Required work: Pull every line of the entries that has the word "none".

Input:

◇ ◇ ◇ ◇ ◇

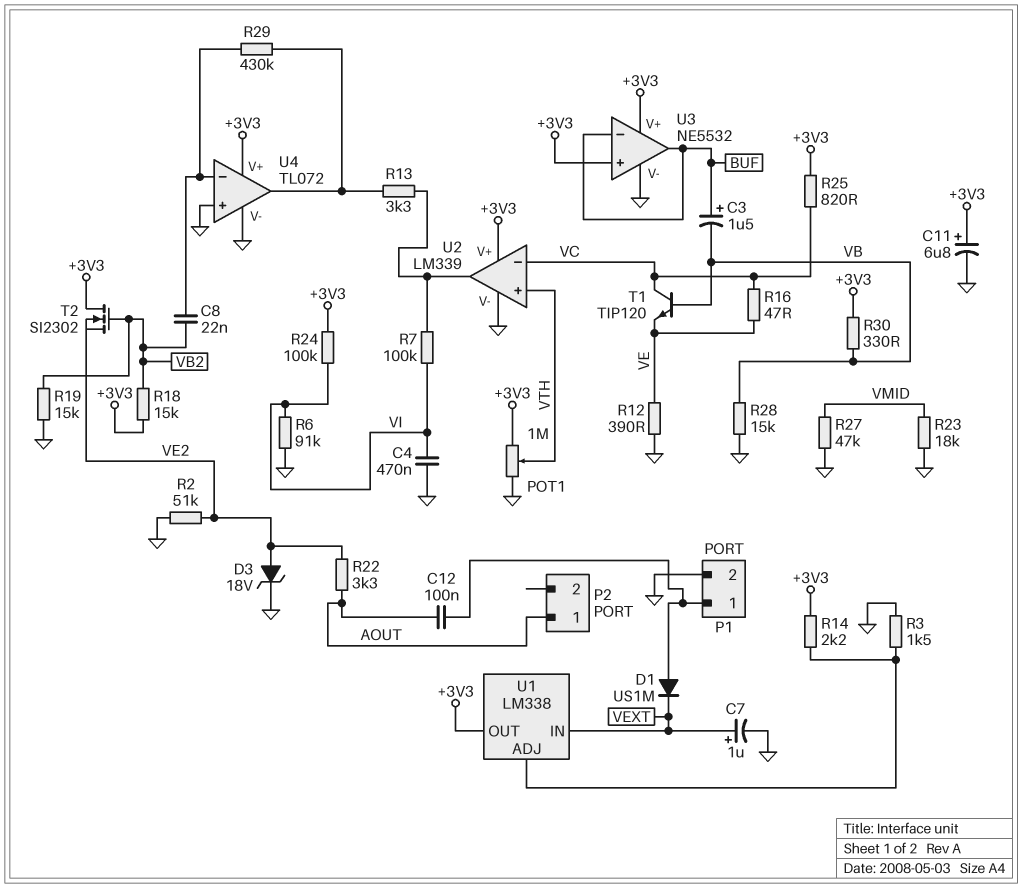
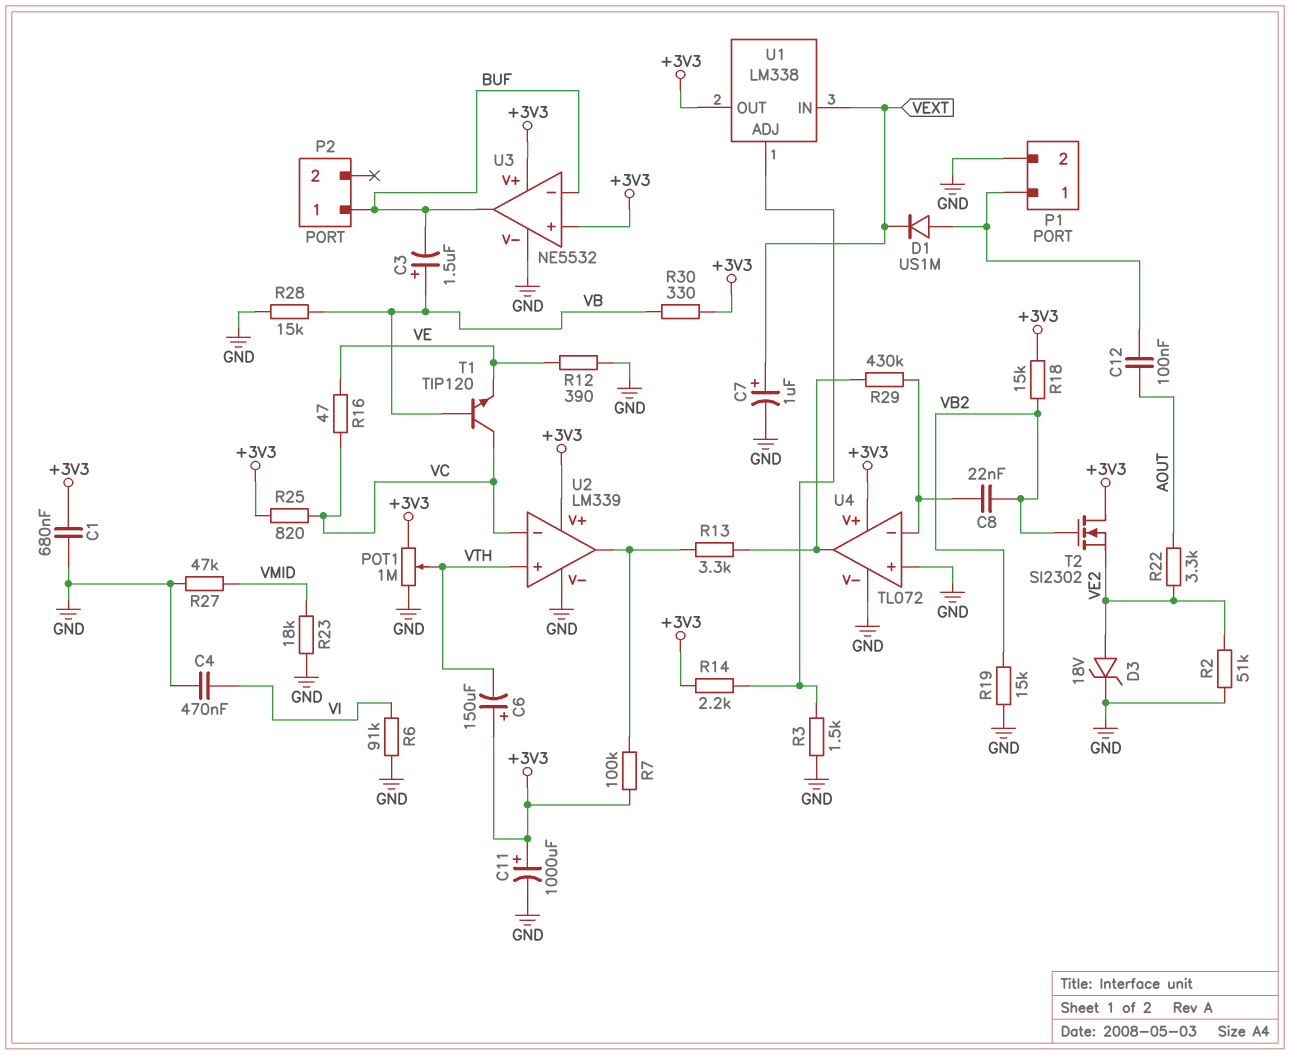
C1: none -> 680nF (+3V3, GND)
C3: 1.5uF (plus BUF, minus VB) -> 1.5uF (plus VB, minus BUF)
C6: none -> 150uF (plus +3V3, minus VTH)
C11: 6.8uF (plus +3V3, minus GND) -> 1000uF (plus +3V3, minus GND)
P2 pin 1: AOUT -> BUF
R7: 100k (U2/out, VI) -> 100k (+3V3, U2/out)
R24: 100k (+3V3, VI) -> none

◇ ◇ ◇ ◇ ◇

Exercise answer:
C1: none -> 680nF (+3V3, GND)
C6: none -> 150uF (plus +3V3, minus VTH)
R24: 100k (+3V3, VI) -> none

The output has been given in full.